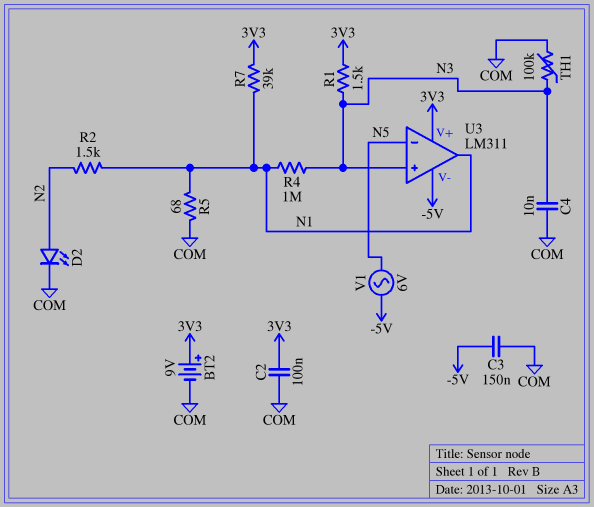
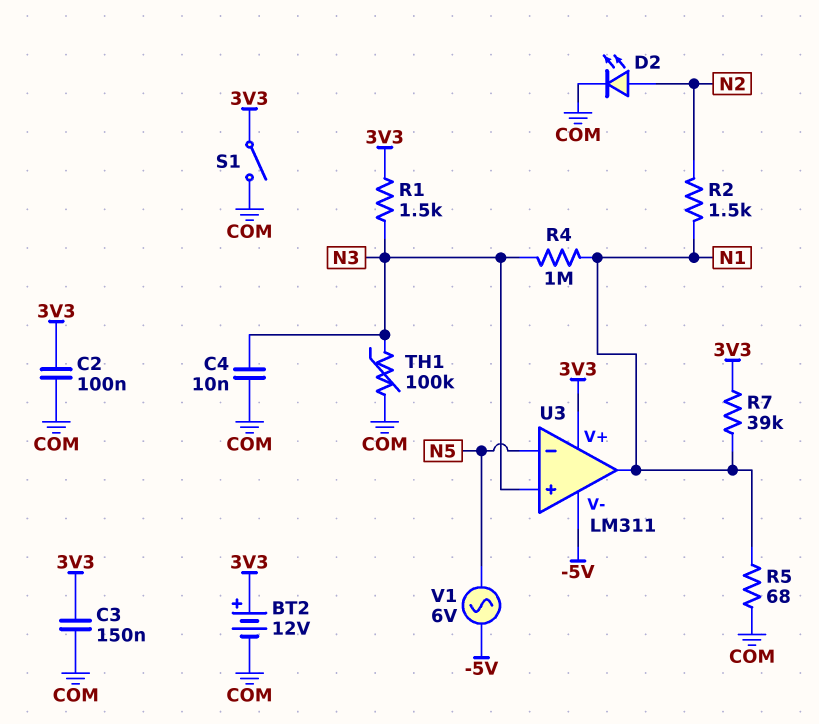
BT2: 9V (plus 3V3, minus COM) -> 12V (plus 3V3, minus COM)
C3: 150nF (-5V, COM) -> 150nF (3V3, COM)
S1: none -> switch (3V3, COM)

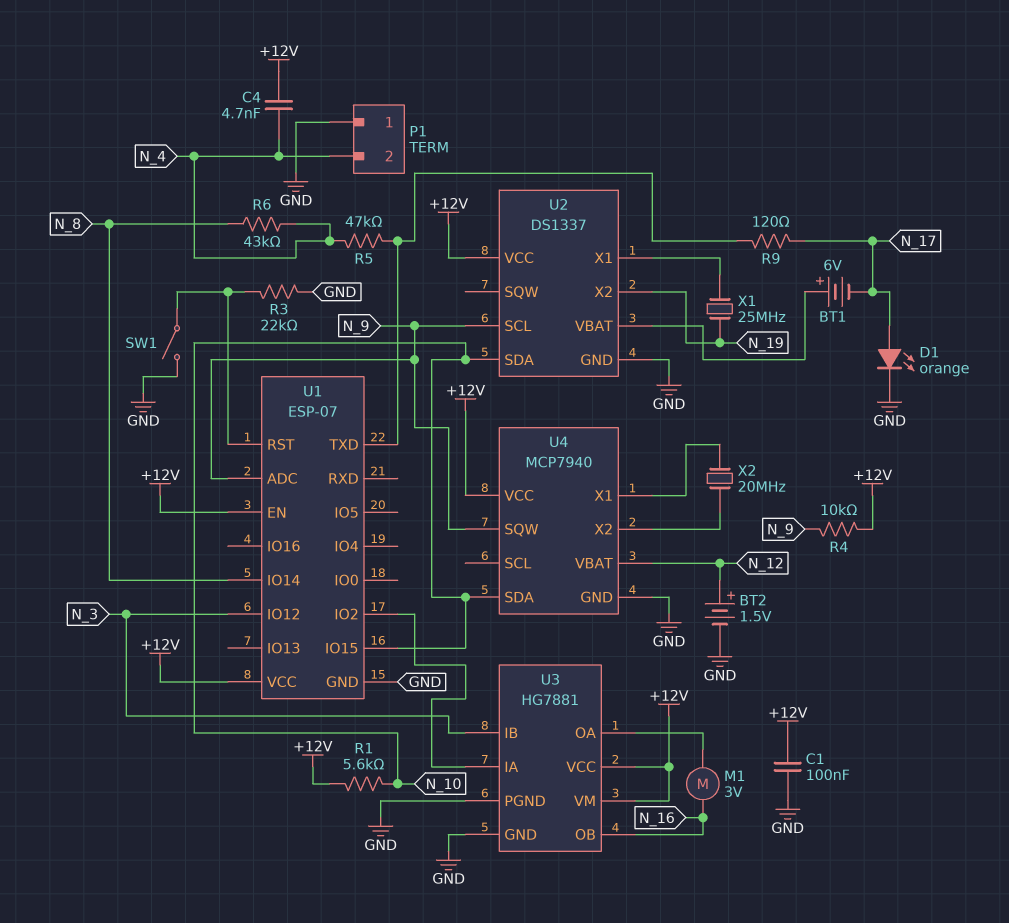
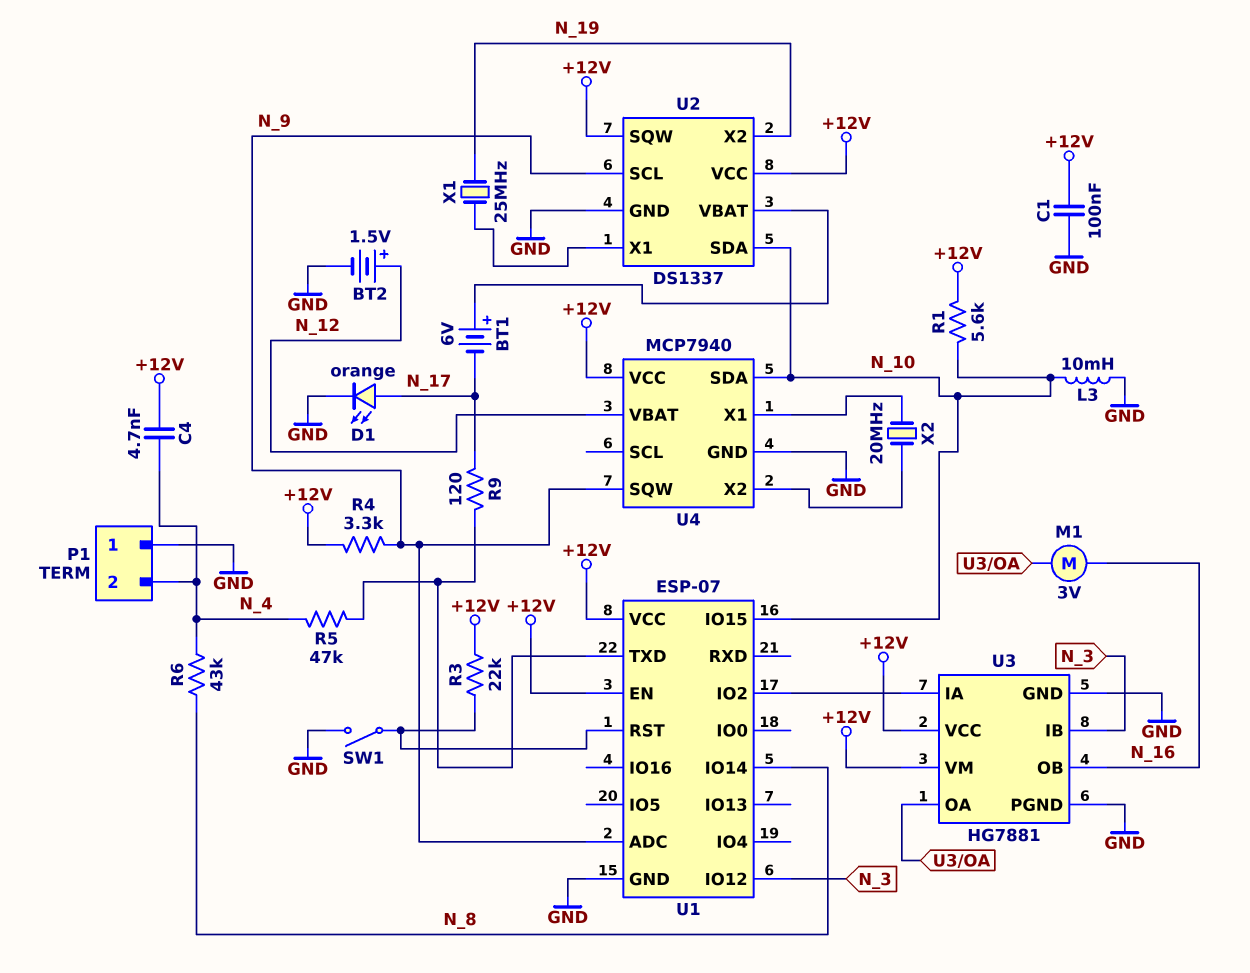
L3: none -> 10mH (GND, N_10)
R3: 22k (GND, U1/RST) -> 22k (+12V, U1/RST)
R4: 10k (+12V, N_9) -> 3.3k (+12V, N_9)
U2 pin SQW: none -> +12V

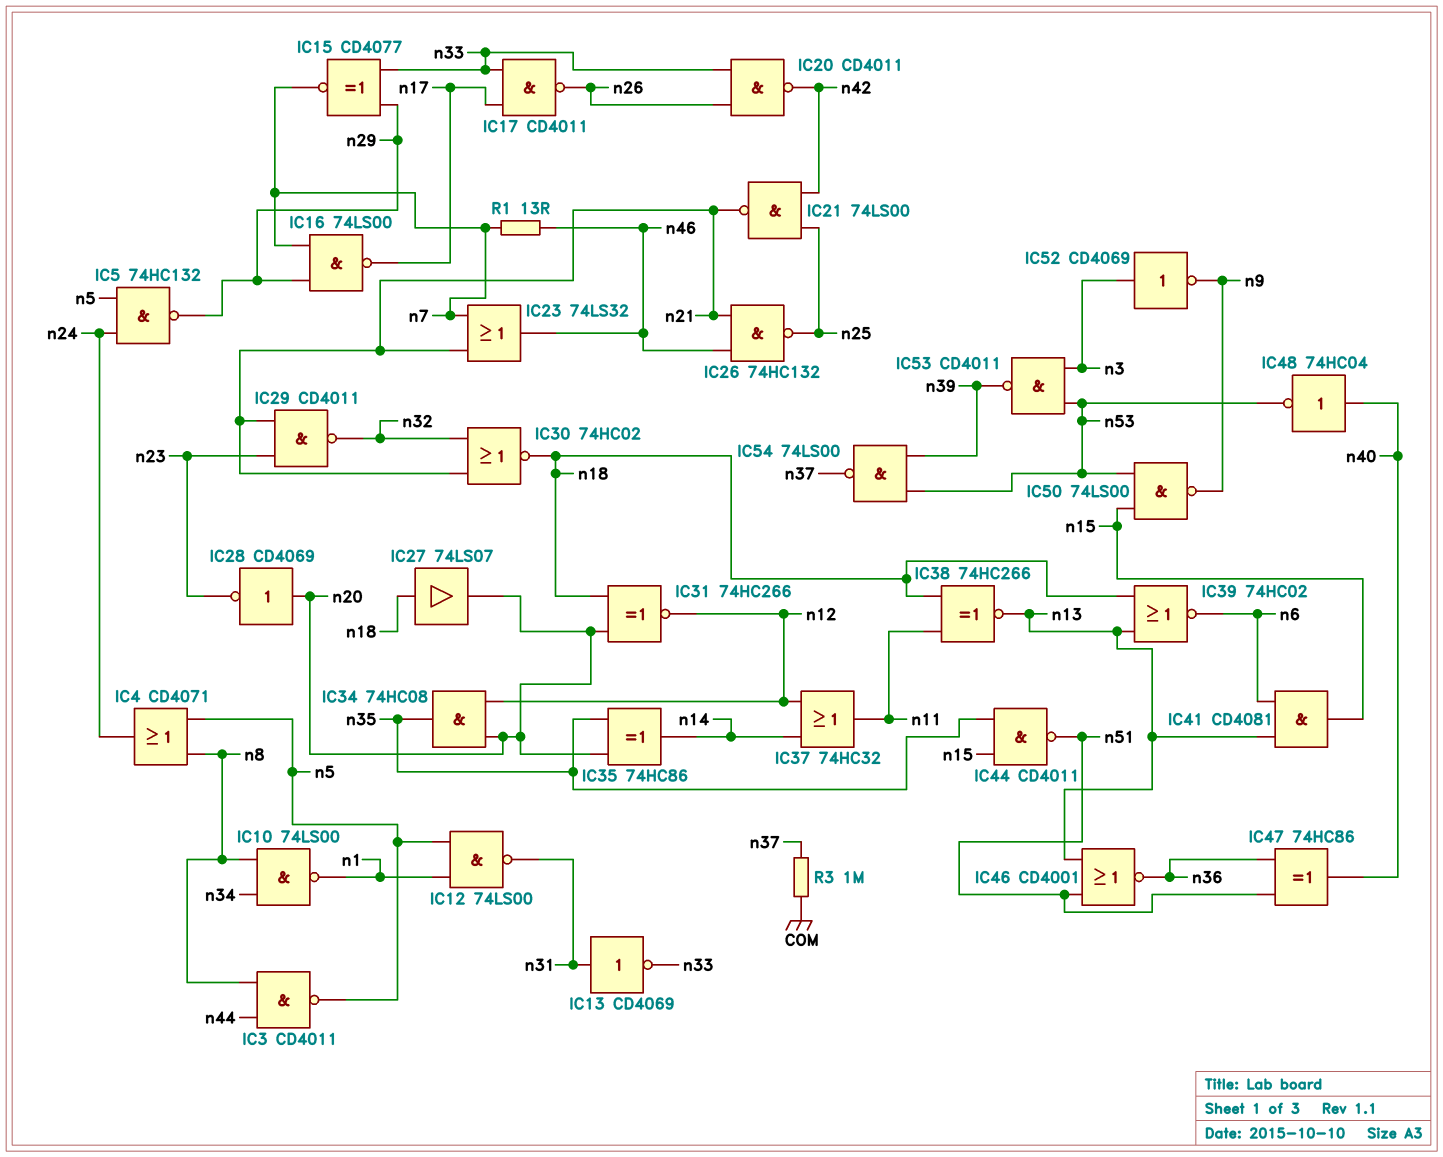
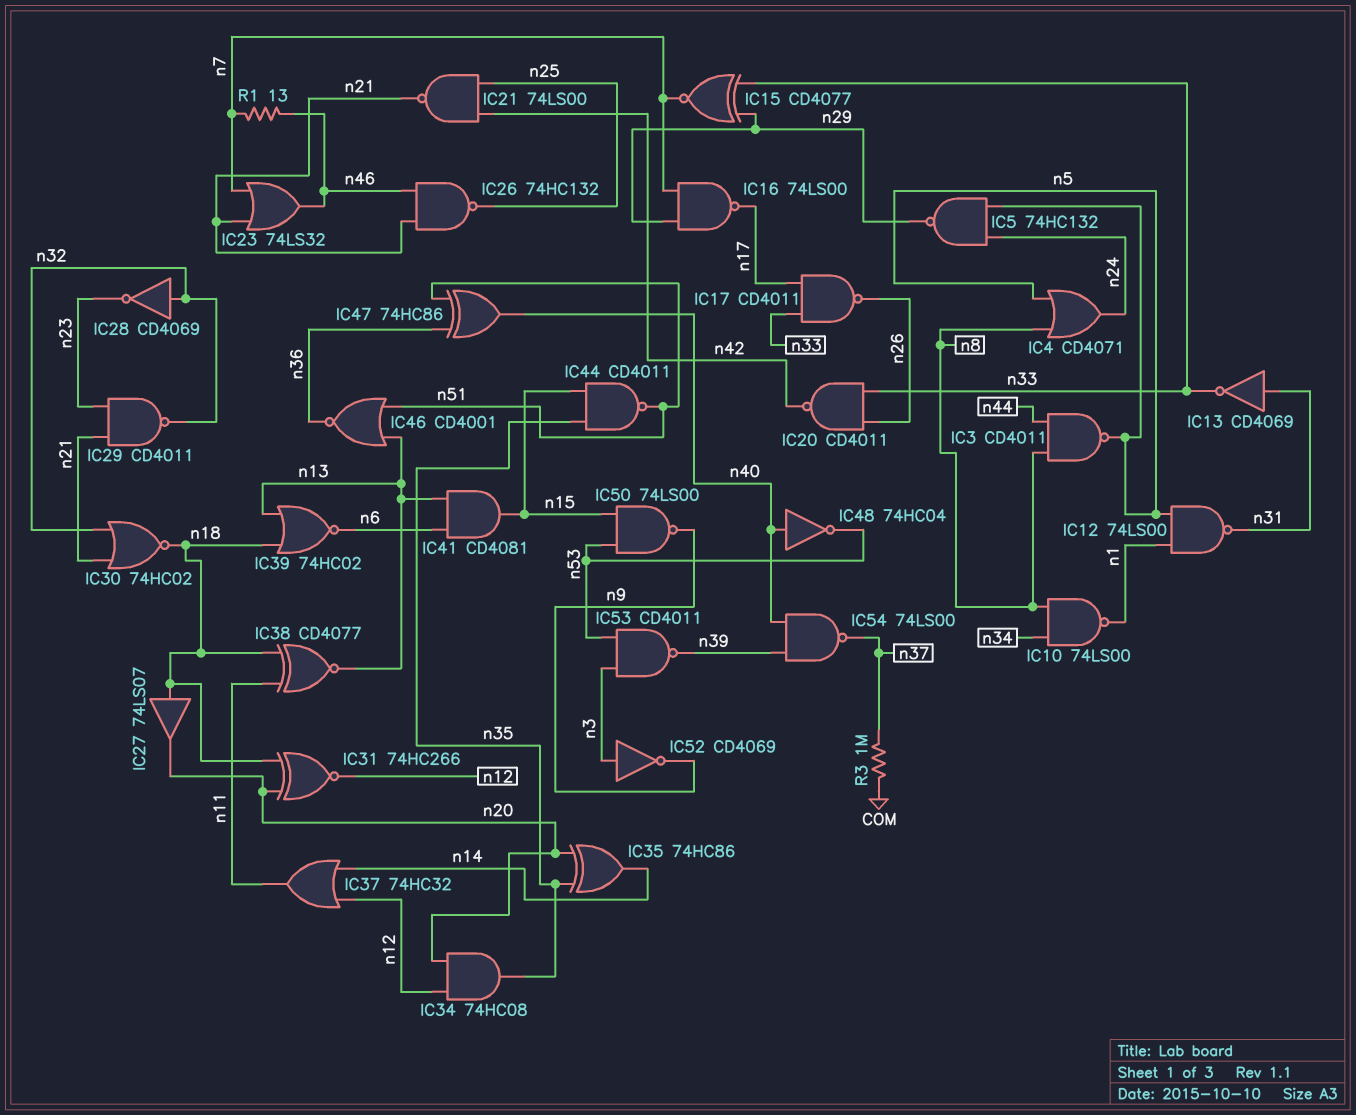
IC28: NOT CD4069 (in n20, out n23) -> NOT CD4069 (in n32, out n23)
IC38: XNOR 74HC266 (in n11, in n18, out n13) -> XNOR CD4077 (in n11, in n18, out n13)
IC54: NAND 74LS00 (in n39, in n53, out n37) -> NAND 74LS00 (in n39, in n40, out n37)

----

▶ **Exercise details**
A verbatim rendering of the listing above is required, without any of its pictures.

▶ **Final answer**
BT2: 9V (plus 3V3, minus COM) -> 12V (plus 3V3, minus COM)
C3: 150nF (-5V, COM) -> 150nF (3V3, COM)
S1: none -> switch (3V3, COM)

L3: none -> 10mH (GND, N_10)
R3: 22k (GND, U1/RST) -> 22k (+12V, U1/RST)
R4: 10k (+12V, N_9) -> 3.3k (+12V, N_9)
U2 pin SQW: none -> +12V

IC28: NOT CD4069 (in n20, out n23) -> NOT CD4069 (in n32, out n23)
IC38: XNOR 74HC266 (in n11, in n18, out n13) -> XNOR CD4077 (in n11, in n18, out n13)
IC54: NAND 74LS00 (in n39, in n53, out n37) -> NAND 74LS00 (in n39, in n40, out n37)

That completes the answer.